### Source records
------------
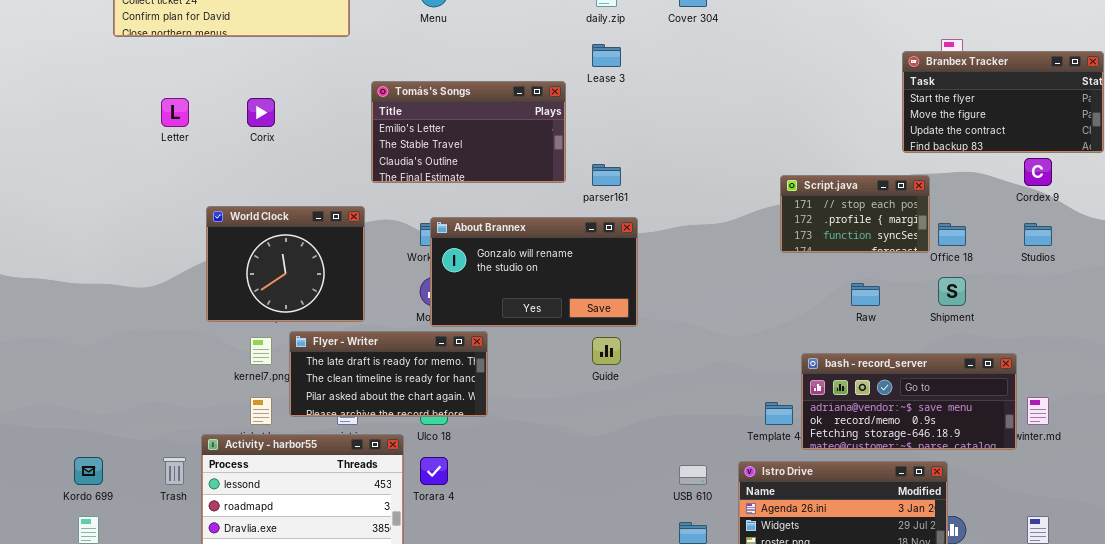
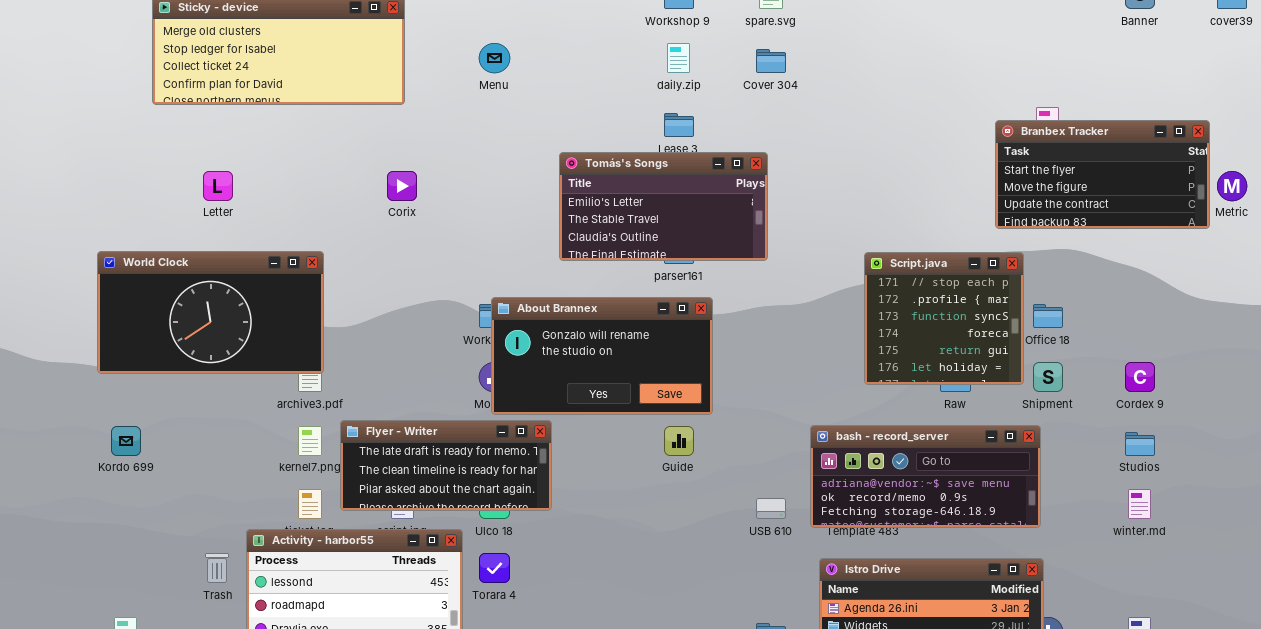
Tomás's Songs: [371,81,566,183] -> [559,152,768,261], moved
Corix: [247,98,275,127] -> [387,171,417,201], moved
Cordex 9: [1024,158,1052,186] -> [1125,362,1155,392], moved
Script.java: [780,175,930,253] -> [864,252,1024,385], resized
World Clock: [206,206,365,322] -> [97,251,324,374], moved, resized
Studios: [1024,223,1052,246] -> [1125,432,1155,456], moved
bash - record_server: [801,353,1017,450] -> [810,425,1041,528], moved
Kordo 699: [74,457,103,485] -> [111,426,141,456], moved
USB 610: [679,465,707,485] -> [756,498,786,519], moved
------------
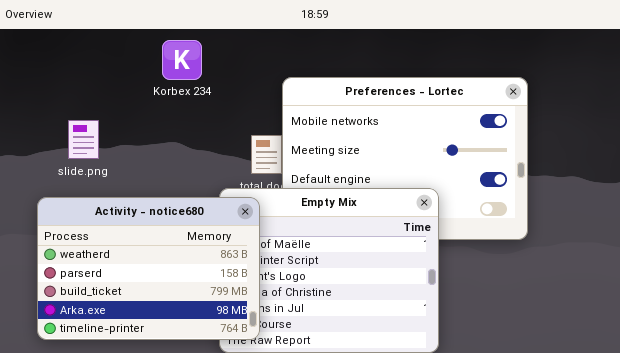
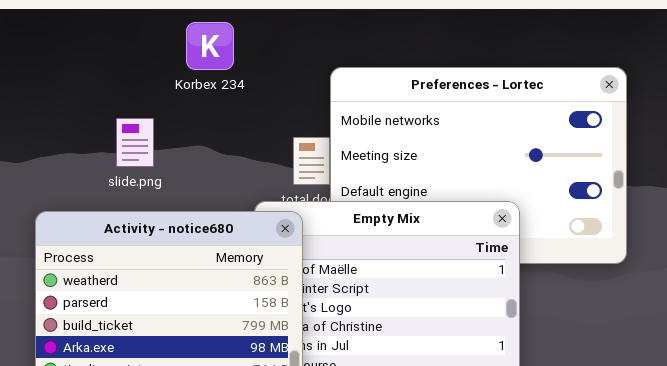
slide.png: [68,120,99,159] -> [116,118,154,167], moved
------------
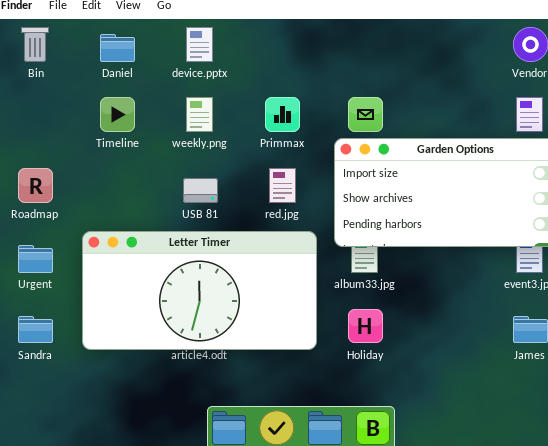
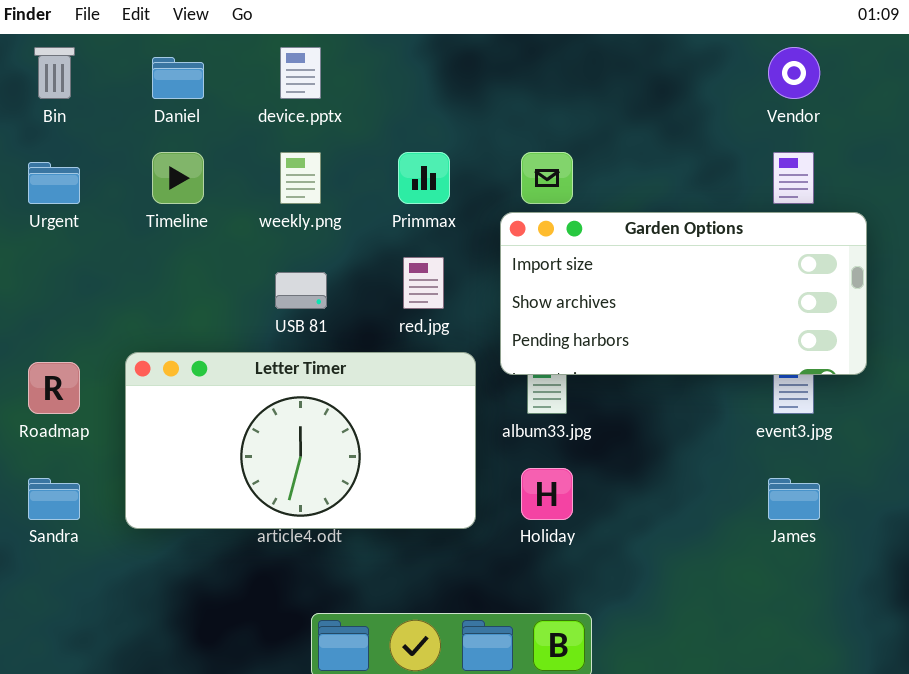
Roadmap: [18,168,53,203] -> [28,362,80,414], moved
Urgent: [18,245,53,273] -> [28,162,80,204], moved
------------
### Task to complete
Nothing should appear in the answer except the lines above from the line with "World Clock: [206,206,365,322]" through the line with "USB 610: [679,465,707,485]", both included, written out exactly.

### Answer space
World Clock: [206,206,365,322] -> [97,251,324,374], moved, resized
Studios: [1024,223,1052,246] -> [1125,432,1155,456], moved
bash - record_server: [801,353,1017,450] -> [810,425,1041,528], moved
Kordo 699: [74,457,103,485] -> [111,426,141,456], moved
USB 610: [679,465,707,485] -> [756,498,786,519], moved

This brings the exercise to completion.